▶ **WHAT IS NEEDED**:
Repeat the data in full. No line may differ from the original.

++++ EXTRACTED MATERIAL

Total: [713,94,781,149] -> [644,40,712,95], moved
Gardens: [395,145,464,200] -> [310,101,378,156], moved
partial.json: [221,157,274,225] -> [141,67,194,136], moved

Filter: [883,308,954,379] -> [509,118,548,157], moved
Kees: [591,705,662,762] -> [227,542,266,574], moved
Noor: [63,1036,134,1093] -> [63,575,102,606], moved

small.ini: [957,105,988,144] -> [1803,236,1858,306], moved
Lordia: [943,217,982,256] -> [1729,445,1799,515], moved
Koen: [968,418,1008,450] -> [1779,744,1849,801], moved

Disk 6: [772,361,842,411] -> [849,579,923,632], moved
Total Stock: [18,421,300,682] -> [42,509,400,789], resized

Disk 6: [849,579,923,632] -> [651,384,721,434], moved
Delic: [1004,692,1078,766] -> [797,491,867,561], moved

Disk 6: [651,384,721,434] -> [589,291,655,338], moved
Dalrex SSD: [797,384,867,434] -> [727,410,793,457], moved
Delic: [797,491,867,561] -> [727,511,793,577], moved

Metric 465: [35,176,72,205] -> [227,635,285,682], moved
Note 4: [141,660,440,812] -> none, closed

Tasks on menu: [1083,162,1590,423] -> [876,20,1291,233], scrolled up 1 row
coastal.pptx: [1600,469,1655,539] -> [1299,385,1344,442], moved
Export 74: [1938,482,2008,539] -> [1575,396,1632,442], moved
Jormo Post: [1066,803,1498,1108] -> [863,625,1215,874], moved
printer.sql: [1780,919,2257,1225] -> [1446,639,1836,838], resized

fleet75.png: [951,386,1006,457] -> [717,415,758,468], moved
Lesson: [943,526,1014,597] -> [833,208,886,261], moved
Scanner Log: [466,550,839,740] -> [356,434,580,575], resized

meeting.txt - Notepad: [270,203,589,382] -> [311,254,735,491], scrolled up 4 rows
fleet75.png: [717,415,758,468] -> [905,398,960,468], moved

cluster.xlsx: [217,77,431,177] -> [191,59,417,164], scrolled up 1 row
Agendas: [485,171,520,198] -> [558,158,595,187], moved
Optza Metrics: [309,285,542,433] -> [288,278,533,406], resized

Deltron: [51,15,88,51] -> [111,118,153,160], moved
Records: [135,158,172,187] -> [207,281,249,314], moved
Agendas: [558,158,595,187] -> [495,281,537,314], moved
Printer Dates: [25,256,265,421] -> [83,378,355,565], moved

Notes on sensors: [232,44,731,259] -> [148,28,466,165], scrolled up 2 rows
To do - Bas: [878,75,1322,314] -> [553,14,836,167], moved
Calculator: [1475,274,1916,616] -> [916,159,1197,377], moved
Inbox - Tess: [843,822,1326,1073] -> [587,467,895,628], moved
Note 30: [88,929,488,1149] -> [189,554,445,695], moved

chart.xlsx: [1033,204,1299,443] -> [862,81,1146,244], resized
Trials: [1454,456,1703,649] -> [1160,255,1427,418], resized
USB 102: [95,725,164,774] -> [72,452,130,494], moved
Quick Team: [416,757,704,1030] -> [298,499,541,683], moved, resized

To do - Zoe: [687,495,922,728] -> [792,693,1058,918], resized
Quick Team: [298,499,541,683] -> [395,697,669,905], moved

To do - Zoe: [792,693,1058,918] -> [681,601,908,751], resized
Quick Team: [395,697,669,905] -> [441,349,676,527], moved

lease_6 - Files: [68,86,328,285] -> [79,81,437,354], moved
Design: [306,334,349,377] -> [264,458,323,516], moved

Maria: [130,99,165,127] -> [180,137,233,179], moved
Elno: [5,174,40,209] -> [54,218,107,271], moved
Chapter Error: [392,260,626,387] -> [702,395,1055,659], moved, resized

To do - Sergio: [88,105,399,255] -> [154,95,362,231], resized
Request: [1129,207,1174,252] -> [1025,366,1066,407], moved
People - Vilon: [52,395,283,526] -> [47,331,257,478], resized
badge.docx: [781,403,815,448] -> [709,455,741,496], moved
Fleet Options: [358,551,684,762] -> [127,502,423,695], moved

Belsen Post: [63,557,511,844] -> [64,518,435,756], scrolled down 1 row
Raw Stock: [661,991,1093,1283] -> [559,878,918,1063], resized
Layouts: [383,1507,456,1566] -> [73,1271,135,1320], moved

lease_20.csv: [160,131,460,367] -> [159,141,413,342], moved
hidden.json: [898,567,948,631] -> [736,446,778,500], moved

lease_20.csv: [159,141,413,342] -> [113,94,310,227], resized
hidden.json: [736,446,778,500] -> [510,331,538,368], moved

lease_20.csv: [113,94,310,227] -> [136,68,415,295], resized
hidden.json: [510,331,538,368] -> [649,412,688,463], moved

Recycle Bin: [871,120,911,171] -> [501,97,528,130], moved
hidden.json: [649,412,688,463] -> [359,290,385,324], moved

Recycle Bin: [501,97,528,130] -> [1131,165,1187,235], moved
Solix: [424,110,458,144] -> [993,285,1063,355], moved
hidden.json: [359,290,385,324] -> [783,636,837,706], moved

++++++++

▶ **TASK RESPONSE**:
Total: [713,94,781,149] -> [644,40,712,95], moved
Gardens: [395,145,464,200] -> [310,101,378,156], moved
partial.json: [221,157,274,225] -> [141,67,194,136], moved

Filter: [883,308,954,379] -> [509,118,548,157], moved
Kees: [591,705,662,762] -> [227,542,266,574], moved
Noor: [63,1036,134,1093] -> [63,575,102,606], moved

small.ini: [957,105,988,144] -> [1803,236,1858,306], moved
Lordia: [943,217,982,256] -> [1729,445,1799,515], moved
Koen: [968,418,1008,450] -> [1779,744,1849,801], moved

Disk 6: [772,361,842,411] -> [849,579,923,632], moved
Total Stock: [18,421,300,682] -> [42,509,400,789], resized

Disk 6: [849,579,923,632] -> [651,384,721,434], moved
Delic: [1004,692,1078,766] -> [797,491,867,561], moved

Disk 6: [651,384,721,434] -> [589,291,655,338], moved
Dalrex SSD: [797,384,867,434] -> [727,410,793,457], moved
Delic: [797,491,867,561] -> [727,511,793,577], moved

Metric 465: [35,176,72,205] -> [227,635,285,682], moved
Note 4: [141,660,440,812] -> none, closed

Tasks on menu: [1083,162,1590,423] -> [876,20,1291,233], scrolled up 1 row
coastal.pptx: [1600,469,1655,539] -> [1299,385,1344,442], moved
Export 74: [1938,482,2008,539] -> [1575,396,1632,442], moved
Jormo Post: [1066,803,1498,1108] -> [863,625,1215,874], moved
printer.sql: [1780,919,2257,1225] -> [1446,639,1836,838], resized

fleet75.png: [951,386,1006,457] -> [717,415,758,468], moved
Lesson: [943,526,1014,597] -> [833,208,886,261], moved
Scanner Log: [466,550,839,740] -> [356,434,580,575], resized

meeting.txt - Notepad: [270,203,589,382] -> [311,254,735,491], scrolled up 4 rows
fleet75.png: [717,415,758,468] -> [905,398,960,468], moved

cluster.xlsx: [217,77,431,177] -> [191,59,417,164], scrolled up 1 row
Agendas: [485,171,520,198] -> [558,158,595,187], moved
Optza Metrics: [309,285,542,433] -> [288,278,533,406], resized

Deltron: [51,15,88,51] -> [111,118,153,160], moved
Records: [135,158,172,187] -> [207,281,249,314], moved
Agendas: [558,158,595,187] -> [495,281,537,314], moved
Printer Dates: [25,256,265,421] -> [83,378,355,565], moved

Notes on sensors: [232,44,731,259] -> [148,28,466,165], scrolled up 2 rows
To do - Bas: [878,75,1322,314] -> [553,14,836,167], moved
Calculator: [1475,274,1916,616] -> [916,159,1197,377], moved
Inbox - Tess: [843,822,1326,1073] -> [587,467,895,628], moved
Note 30: [88,929,488,1149] -> [189,554,445,695], moved

chart.xlsx: [1033,204,1299,443] -> [862,81,1146,244], resized
Trials: [1454,456,1703,649] -> [1160,255,1427,418], resized
USB 102: [95,725,164,774] -> [72,452,130,494], moved
Quick Team: [416,757,704,1030] -> [298,499,541,683], moved, resized

To do - Zoe: [687,495,922,728] -> [792,693,1058,918], resized
Quick Team: [298,499,541,683] -> [395,697,669,905], moved

To do - Zoe: [792,693,1058,918] -> [681,601,908,751], resized
Quick Team: [395,697,669,905] -> [441,349,676,527], moved

lease_6 - Files: [68,86,328,285] -> [79,81,437,354], moved
Design: [306,334,349,377] -> [264,458,323,516], moved

Maria: [130,99,165,127] -> [180,137,233,179], moved
Elno: [5,174,40,209] -> [54,218,107,271], moved
Chapter Error: [392,260,626,387] -> [702,395,1055,659], moved, resized

To do - Sergio: [88,105,399,255] -> [154,95,362,231], resized
Request: [1129,207,1174,252] -> [1025,366,1066,407], moved
People - Vilon: [52,395,283,526] -> [47,331,257,478], resized
badge.docx: [781,403,815,448] -> [709,455,741,496], moved
Fleet Options: [358,551,684,762] -> [127,502,423,695], moved

Belsen Post: [63,557,511,844] -> [64,518,435,756], scrolled down 1 row
Raw Stock: [661,991,1093,1283] -> [559,878,918,1063], resized
Layouts: [383,1507,456,1566] -> [73,1271,135,1320], moved

lease_20.csv: [160,131,460,367] -> [159,141,413,342], moved
hidden.json: [898,567,948,631] -> [736,446,778,500], moved

lease_20.csv: [159,141,413,342] -> [113,94,310,227], resized
hidden.json: [736,446,778,500] -> [510,331,538,368], moved

lease_20.csv: [113,94,310,227] -> [136,68,415,295], resized
hidden.json: [510,331,538,368] -> [649,412,688,463], moved

Recycle Bin: [871,120,911,171] -> [501,97,528,130], moved
hidden.json: [649,412,688,463] -> [359,290,385,324], moved

Recycle Bin: [501,97,528,130] -> [1131,165,1187,235], moved
Solix: [424,110,458,144] -> [993,285,1063,355], moved
hidden.json: [359,290,385,324] -> [783,636,837,706], moved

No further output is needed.